- [DATASET EXCERPTS]

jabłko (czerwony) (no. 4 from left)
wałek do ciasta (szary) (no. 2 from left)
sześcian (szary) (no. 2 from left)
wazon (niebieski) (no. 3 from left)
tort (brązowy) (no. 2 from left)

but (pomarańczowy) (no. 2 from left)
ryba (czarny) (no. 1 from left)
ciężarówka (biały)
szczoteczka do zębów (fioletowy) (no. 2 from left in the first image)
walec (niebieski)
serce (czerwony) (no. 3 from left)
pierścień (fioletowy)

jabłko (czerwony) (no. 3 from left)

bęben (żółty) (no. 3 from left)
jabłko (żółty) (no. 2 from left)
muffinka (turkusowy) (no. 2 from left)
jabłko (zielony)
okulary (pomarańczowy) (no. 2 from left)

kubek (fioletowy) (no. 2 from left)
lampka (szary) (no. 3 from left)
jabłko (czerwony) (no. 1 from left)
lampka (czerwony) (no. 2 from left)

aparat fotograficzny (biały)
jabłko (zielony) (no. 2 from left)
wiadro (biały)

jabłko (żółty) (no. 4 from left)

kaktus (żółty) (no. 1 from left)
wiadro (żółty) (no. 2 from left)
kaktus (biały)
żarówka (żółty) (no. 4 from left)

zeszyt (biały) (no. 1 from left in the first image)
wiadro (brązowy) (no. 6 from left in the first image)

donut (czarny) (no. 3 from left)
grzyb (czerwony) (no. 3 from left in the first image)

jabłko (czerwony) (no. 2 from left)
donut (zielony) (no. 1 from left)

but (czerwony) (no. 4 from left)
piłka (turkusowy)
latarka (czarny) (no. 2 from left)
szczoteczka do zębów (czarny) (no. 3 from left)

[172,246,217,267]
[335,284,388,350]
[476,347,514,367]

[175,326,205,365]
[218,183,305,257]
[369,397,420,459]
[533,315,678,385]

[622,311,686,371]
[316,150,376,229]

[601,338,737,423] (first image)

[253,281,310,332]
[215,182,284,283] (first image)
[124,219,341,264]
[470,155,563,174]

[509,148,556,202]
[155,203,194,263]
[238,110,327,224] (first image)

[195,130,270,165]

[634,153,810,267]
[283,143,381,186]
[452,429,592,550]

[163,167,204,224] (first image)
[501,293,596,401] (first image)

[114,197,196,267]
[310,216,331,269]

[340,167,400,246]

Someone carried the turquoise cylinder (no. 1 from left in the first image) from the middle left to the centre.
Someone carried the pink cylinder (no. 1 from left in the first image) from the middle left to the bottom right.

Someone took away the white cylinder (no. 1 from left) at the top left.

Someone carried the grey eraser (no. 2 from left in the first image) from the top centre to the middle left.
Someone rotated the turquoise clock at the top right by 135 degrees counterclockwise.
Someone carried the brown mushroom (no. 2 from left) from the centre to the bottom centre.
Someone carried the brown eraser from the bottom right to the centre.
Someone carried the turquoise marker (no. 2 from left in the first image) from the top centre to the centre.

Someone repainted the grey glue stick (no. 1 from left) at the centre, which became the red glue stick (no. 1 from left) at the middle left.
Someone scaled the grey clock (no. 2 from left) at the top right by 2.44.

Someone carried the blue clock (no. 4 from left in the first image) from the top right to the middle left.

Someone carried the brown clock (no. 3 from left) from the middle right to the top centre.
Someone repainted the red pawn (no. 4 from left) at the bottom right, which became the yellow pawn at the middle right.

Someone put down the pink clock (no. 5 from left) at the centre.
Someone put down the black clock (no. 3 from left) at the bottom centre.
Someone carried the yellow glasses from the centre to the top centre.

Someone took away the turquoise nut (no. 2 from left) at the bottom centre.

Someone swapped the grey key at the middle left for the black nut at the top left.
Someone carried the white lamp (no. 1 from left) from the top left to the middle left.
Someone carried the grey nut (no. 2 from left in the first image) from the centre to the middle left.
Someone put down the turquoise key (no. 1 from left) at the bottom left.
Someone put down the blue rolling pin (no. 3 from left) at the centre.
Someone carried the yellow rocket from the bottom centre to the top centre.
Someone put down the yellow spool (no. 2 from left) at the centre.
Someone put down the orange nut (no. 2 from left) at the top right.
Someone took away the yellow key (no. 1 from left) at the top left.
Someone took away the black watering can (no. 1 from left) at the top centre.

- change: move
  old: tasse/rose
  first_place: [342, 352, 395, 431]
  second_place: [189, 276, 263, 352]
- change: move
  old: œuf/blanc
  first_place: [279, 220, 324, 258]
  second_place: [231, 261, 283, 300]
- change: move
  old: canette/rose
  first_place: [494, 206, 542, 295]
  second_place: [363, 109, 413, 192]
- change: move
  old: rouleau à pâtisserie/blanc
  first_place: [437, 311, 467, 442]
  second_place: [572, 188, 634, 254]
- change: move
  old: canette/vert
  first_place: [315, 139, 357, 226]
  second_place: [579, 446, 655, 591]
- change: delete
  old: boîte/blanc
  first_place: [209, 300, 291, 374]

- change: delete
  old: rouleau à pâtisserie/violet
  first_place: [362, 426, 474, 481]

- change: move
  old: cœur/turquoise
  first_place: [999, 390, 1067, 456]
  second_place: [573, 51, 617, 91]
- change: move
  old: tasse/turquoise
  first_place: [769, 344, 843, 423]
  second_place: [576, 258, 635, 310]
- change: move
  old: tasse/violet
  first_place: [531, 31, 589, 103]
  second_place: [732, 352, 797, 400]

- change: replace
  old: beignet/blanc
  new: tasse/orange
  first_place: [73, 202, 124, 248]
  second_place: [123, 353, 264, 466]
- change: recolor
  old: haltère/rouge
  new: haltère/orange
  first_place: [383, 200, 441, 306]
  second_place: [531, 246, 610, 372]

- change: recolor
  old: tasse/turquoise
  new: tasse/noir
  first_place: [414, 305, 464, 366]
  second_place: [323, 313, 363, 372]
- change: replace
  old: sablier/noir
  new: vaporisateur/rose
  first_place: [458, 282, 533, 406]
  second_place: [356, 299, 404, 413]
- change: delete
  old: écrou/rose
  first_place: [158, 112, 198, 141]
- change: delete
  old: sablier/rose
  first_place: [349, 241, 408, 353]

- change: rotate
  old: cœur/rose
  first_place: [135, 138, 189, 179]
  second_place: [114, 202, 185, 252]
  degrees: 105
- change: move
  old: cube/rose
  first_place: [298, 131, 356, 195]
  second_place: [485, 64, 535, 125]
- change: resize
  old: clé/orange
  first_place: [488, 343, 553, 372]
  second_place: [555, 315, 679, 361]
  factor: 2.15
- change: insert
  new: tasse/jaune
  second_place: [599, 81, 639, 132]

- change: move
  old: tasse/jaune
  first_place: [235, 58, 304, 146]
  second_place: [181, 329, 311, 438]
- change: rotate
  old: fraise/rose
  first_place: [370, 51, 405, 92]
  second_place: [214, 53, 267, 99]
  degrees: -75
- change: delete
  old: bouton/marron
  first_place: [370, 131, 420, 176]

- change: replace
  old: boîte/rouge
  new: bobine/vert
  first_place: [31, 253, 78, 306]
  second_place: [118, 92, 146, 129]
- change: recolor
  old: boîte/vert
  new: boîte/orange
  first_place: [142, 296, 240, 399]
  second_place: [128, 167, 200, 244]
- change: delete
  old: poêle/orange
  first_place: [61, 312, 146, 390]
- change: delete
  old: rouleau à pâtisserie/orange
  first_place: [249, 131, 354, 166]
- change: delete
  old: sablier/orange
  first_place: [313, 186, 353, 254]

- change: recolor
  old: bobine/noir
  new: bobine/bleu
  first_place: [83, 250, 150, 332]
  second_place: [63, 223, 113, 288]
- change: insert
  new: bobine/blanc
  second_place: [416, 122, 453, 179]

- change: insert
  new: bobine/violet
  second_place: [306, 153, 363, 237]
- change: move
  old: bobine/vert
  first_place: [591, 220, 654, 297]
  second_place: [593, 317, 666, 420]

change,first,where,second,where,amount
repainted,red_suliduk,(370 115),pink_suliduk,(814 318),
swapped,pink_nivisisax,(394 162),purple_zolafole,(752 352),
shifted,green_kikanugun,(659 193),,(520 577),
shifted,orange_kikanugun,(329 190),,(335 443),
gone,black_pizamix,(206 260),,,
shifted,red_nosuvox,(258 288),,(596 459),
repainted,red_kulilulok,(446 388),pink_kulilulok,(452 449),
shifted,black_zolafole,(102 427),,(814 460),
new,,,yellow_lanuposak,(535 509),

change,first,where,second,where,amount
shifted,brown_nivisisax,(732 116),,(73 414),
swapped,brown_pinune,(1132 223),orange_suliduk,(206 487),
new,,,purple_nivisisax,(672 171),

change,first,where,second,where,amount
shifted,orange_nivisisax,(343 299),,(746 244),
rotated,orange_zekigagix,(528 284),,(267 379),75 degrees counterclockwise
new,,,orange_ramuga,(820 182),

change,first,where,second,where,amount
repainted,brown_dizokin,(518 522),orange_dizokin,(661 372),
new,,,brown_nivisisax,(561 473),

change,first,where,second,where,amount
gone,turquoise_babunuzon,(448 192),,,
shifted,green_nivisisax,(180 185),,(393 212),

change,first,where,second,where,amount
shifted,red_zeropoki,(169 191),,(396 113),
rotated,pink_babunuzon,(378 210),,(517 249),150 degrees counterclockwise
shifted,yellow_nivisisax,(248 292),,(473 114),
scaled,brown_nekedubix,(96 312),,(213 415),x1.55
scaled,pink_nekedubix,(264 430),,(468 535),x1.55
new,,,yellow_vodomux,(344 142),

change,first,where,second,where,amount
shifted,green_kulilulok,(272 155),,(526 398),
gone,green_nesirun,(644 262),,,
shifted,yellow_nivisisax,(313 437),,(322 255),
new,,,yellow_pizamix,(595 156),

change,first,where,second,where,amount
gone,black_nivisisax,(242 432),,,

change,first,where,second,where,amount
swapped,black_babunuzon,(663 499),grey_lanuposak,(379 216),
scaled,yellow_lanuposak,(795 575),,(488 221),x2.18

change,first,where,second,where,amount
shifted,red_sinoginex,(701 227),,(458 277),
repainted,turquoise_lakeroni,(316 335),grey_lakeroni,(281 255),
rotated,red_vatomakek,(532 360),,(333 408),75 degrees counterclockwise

- [WORK REQUEST]
Reproduce verbatim the lines above, from the line with "old: canette/vert" through the line with "old: boîte/blanc".

- [YOUR SOLUTION]
  old: canette/vert
  first_place: [315, 139, 357, 226]
  second_place: [579, 446, 655, 591]
- change: delete
  old: boîte/blanc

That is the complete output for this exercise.